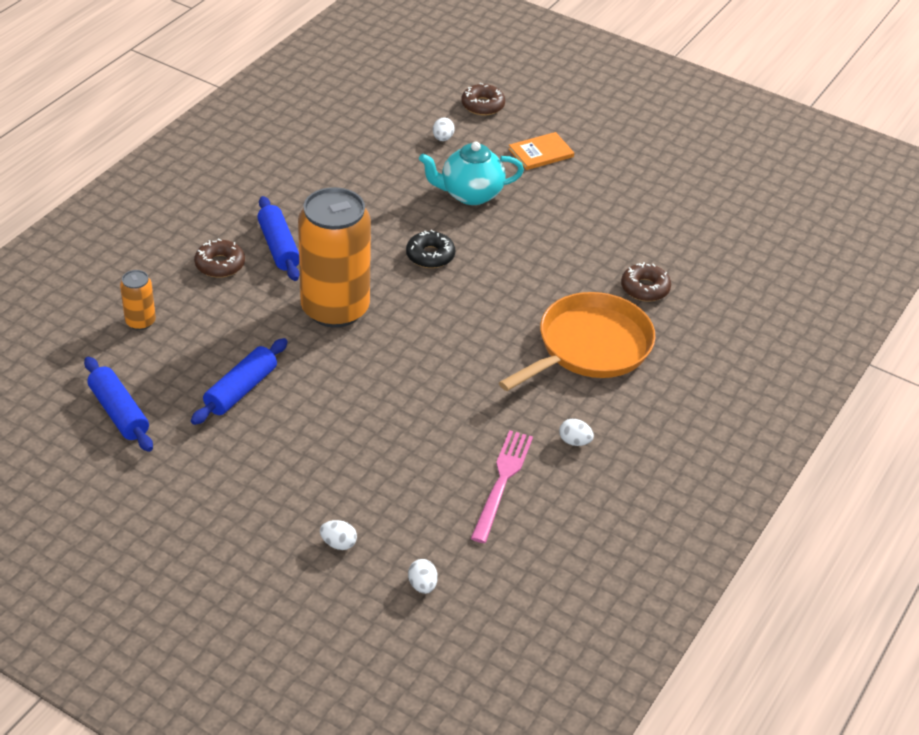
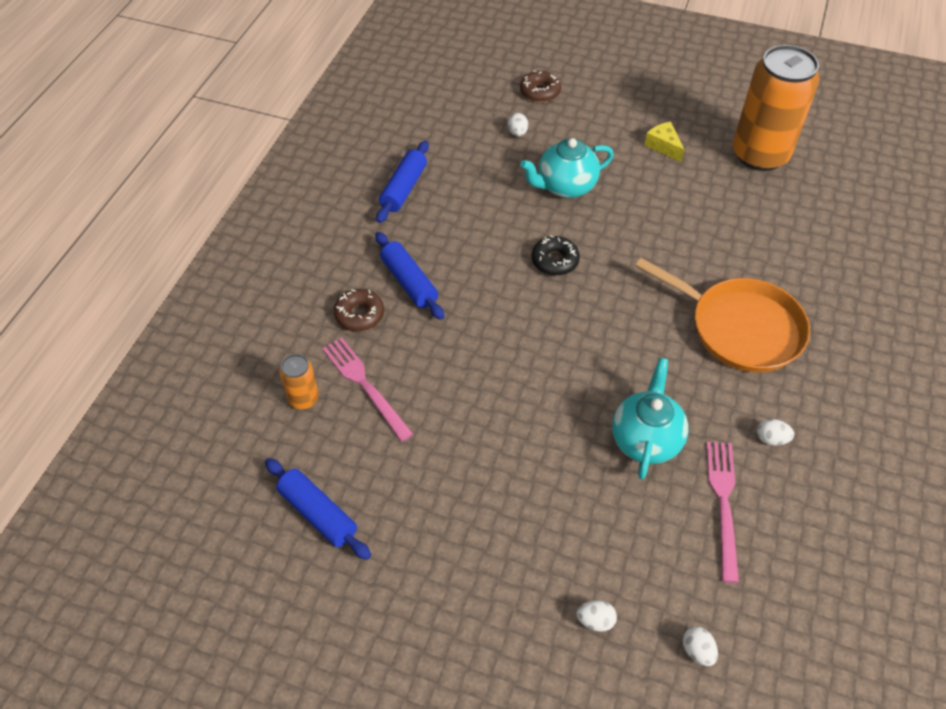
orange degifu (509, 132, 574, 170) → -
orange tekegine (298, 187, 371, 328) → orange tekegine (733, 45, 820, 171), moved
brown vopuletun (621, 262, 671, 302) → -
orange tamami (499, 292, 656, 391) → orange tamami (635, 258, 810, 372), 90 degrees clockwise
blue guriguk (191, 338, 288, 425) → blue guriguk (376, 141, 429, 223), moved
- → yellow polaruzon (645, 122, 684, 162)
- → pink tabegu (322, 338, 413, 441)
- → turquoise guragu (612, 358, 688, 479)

◆ **Assignment**
Leave the pictures out and output all of the data verbatim.

◆ **Task answer**
orange degifu (509, 132, 574, 170) → -
orange tekegine (298, 187, 371, 328) → orange tekegine (733, 45, 820, 171), moved
brown vopuletun (621, 262, 671, 302) → -
orange tamami (499, 292, 656, 391) → orange tamami (635, 258, 810, 372), 90 degrees clockwise
blue guriguk (191, 338, 288, 425) → blue guriguk (376, 141, 429, 223), moved
- → yellow polaruzon (645, 122, 684, 162)
- → pink tabegu (322, 338, 413, 441)
- → turquoise guragu (612, 358, 688, 479)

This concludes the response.